Your output should be the records below, word for word and picture-free.

── Source data

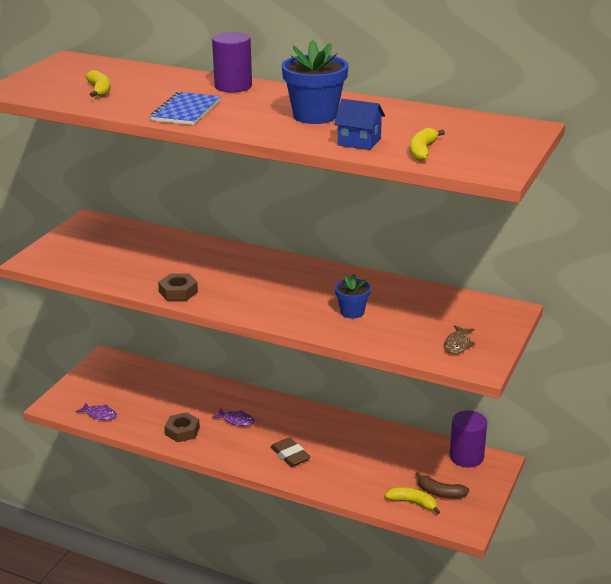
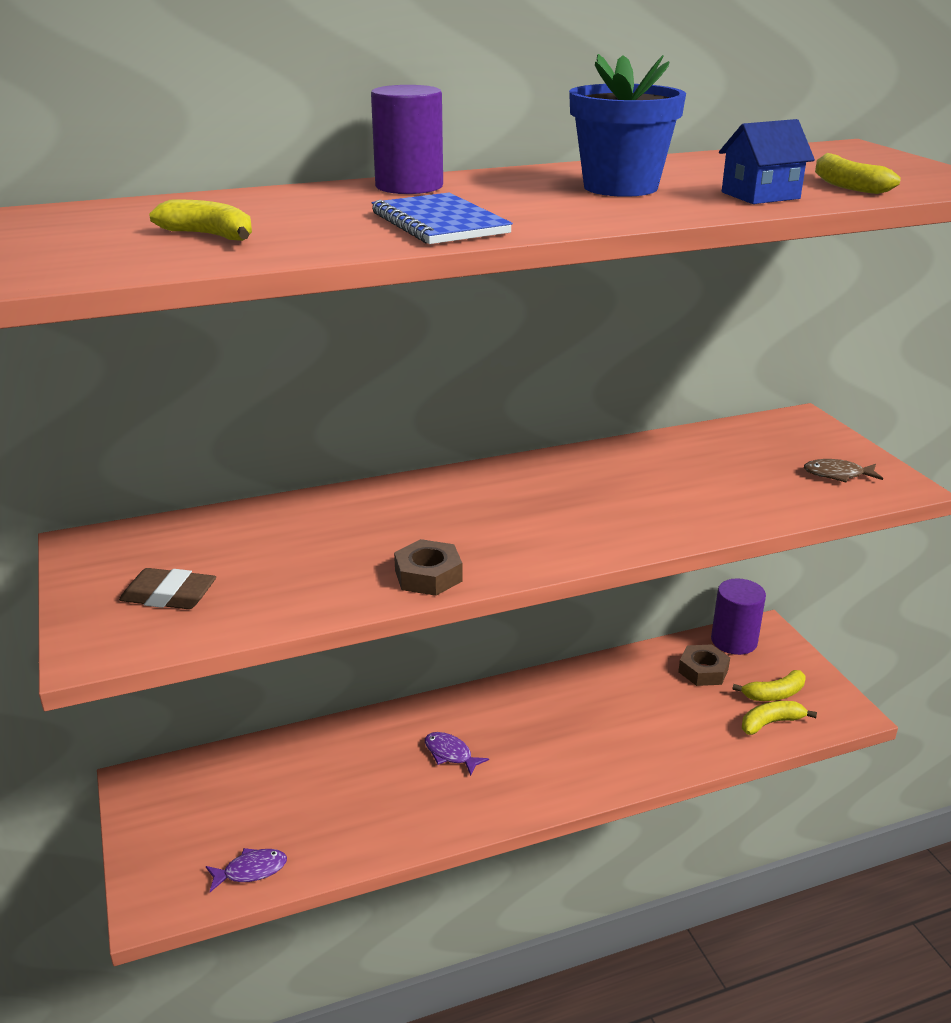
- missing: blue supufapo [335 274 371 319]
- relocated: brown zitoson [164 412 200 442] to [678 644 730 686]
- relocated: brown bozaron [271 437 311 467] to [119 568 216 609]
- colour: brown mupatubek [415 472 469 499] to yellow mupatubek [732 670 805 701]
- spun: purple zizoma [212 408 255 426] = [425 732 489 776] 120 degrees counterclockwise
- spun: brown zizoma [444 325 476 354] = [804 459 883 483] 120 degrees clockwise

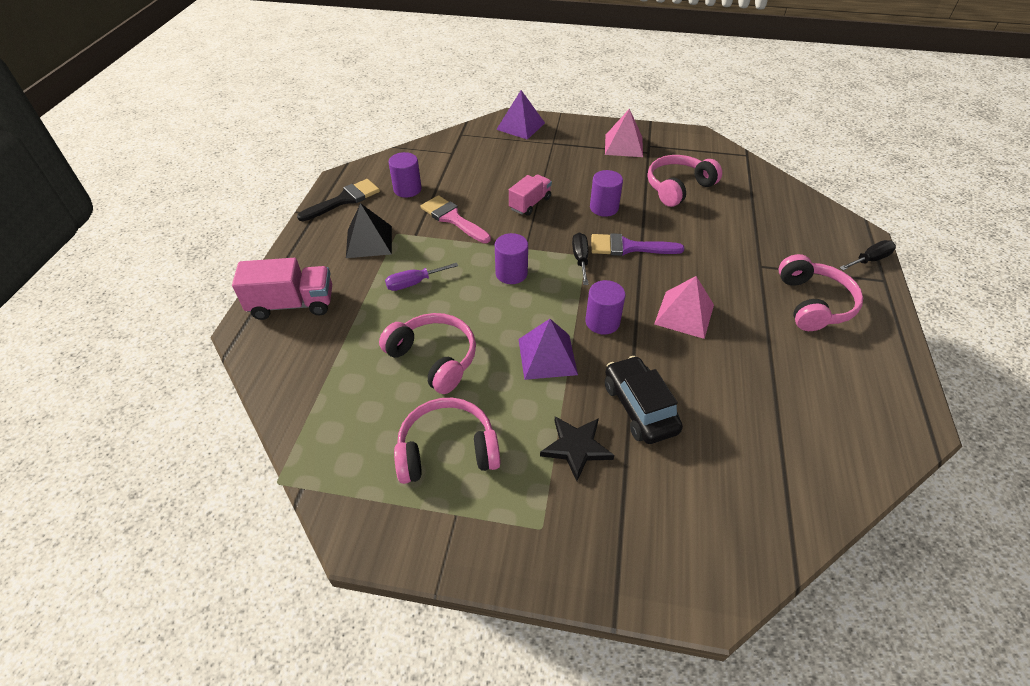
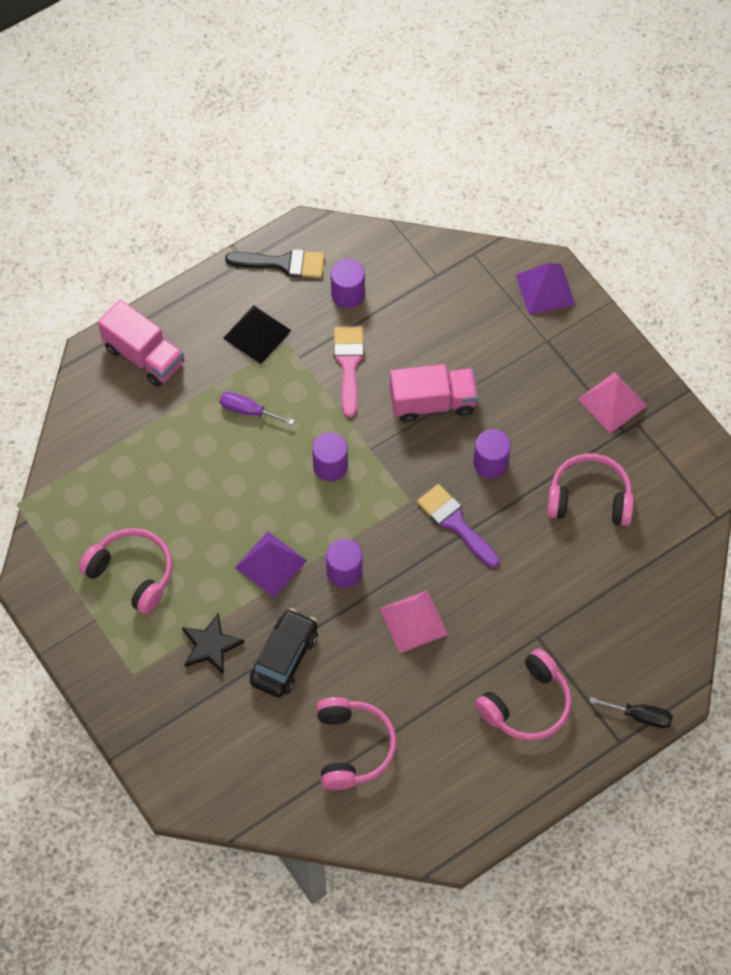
- missing: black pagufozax [572 233 589 285]
- relocated: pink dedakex [379 313 476 394] to [317 697 397 790]
- size: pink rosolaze [509 174 552 216] = [390 364 478 423] x1.51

────

▶ _Response for this exercise_:
- missing: blue supufapo [335 274 371 319]
- relocated: brown zitoson [164 412 200 442] to [678 644 730 686]
- relocated: brown bozaron [271 437 311 467] to [119 568 216 609]
- colour: brown mupatubek [415 472 469 499] to yellow mupatubek [732 670 805 701]
- spun: purple zizoma [212 408 255 426] = [425 732 489 776] 120 degrees counterclockwise
- spun: brown zizoma [444 325 476 354] = [804 459 883 483] 120 degrees clockwise

- missing: black pagufozax [572 233 589 285]
- relocated: pink dedakex [379 313 476 394] to [317 697 397 790]
- size: pink rosolaze [509 174 552 216] = [390 364 478 423] x1.51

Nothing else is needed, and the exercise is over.